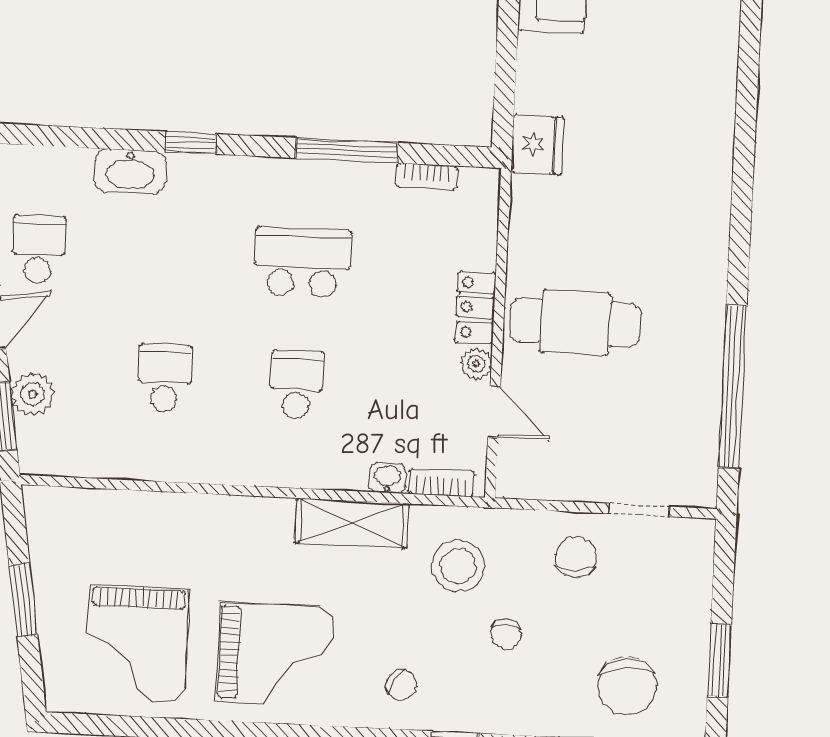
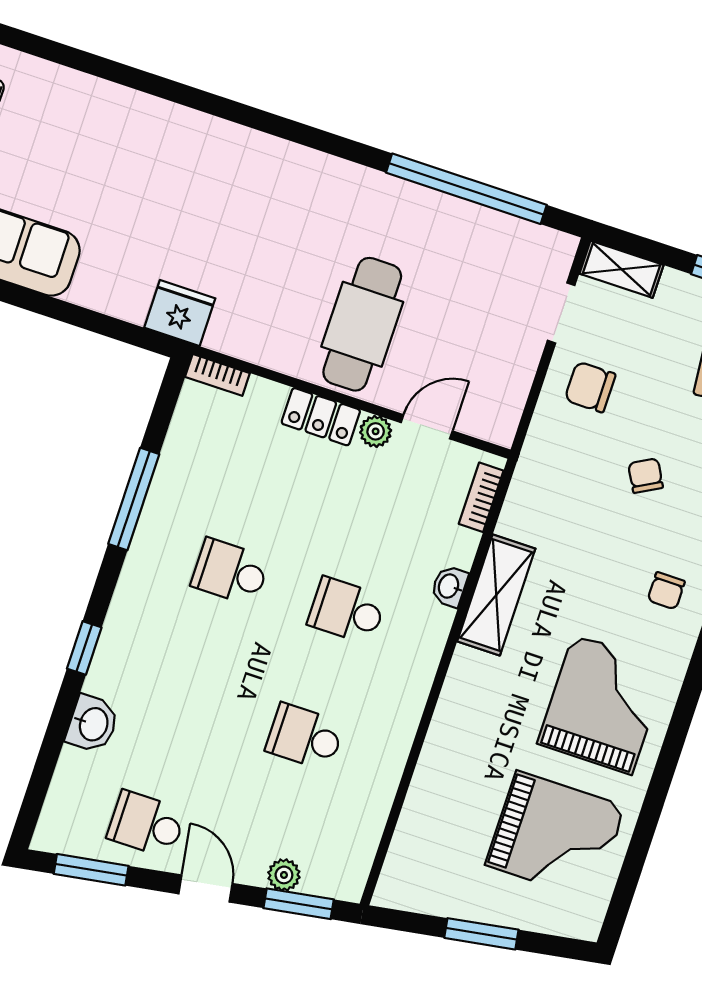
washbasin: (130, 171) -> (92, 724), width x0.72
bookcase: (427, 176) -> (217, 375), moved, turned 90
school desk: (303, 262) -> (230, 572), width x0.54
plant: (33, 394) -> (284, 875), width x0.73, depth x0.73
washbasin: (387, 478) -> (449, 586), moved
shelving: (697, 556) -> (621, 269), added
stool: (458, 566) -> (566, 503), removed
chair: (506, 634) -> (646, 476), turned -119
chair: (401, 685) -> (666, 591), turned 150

_ _ _

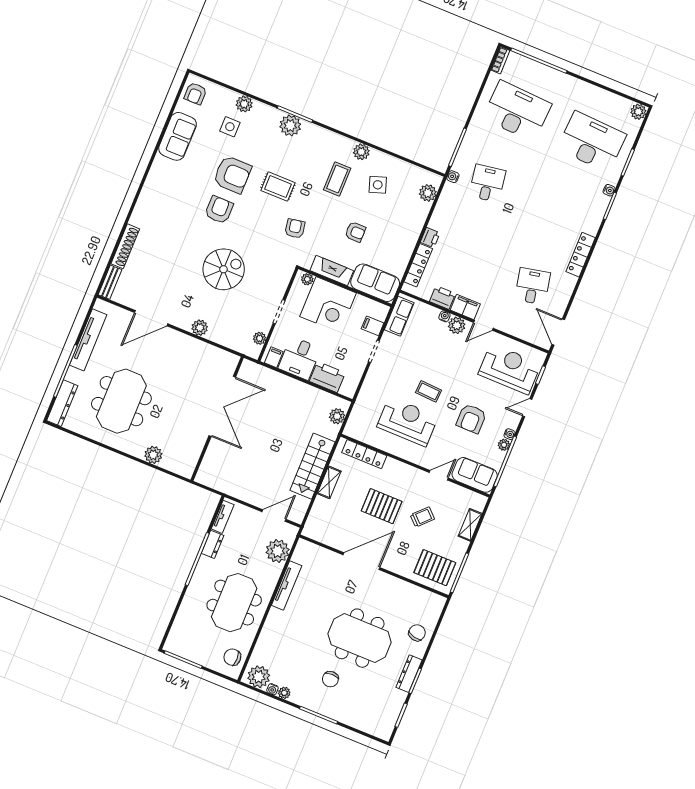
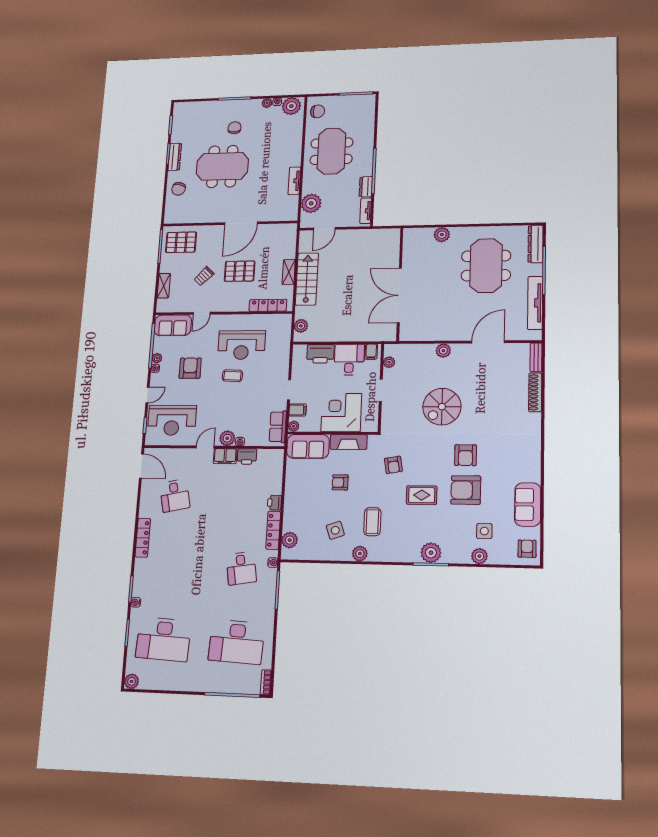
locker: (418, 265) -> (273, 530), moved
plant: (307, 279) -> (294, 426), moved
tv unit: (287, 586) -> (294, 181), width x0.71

_ _ _

After locating the line with "washbasin: (130, 171)" above, return that line and every later line through the one with "shelving: (697, 556) -> (621, 269), added", word for word and with nothing else.

washbasin: (130, 171) -> (92, 724), width x0.72
bookcase: (427, 176) -> (217, 375), moved, turned 90
school desk: (303, 262) -> (230, 572), width x0.54
plant: (33, 394) -> (284, 875), width x0.73, depth x0.73
washbasin: (387, 478) -> (449, 586), moved
shelving: (697, 556) -> (621, 269), added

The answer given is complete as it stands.